_WHAT YOU ARE ASKED TO DO_
Word for word, repeat all the entries below, but without the pictures.

(Dataset entries)
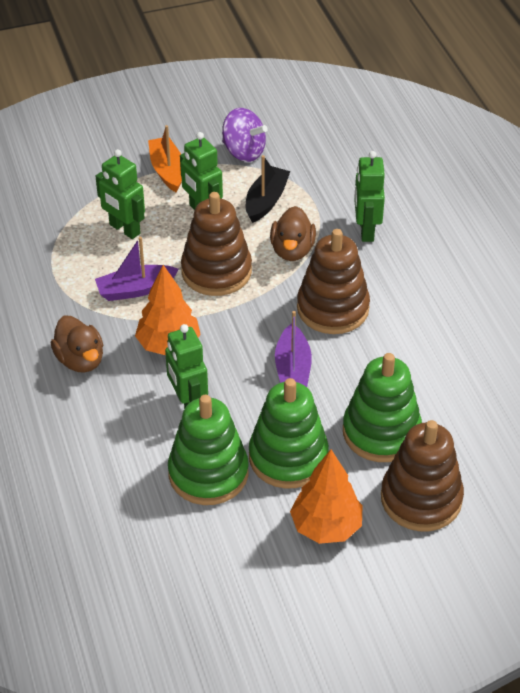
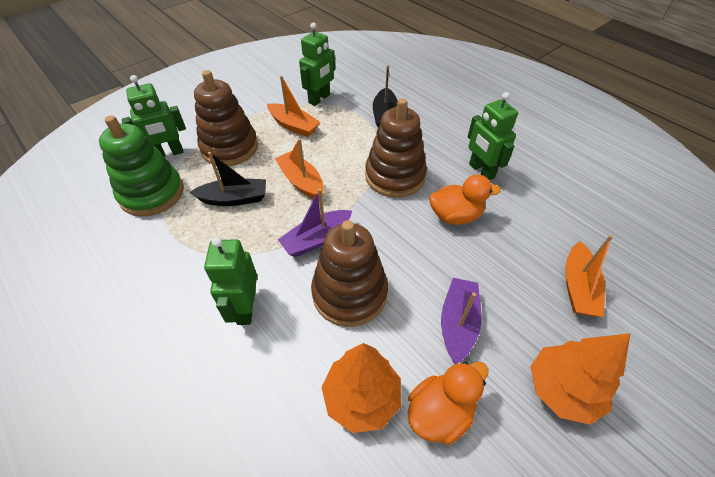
black boat: 1 -> 2
brown duck: 2 -> 0
green stacking toy: 3 -> 1
orange boat: 1 -> 3
orange duck: 0 -> 2
purple spinning top: 1 -> 0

_REPLY_
black boat: 1 -> 2
brown duck: 2 -> 0
green stacking toy: 3 -> 1
orange boat: 1 -> 3
orange duck: 0 -> 2
purple spinning top: 1 -> 0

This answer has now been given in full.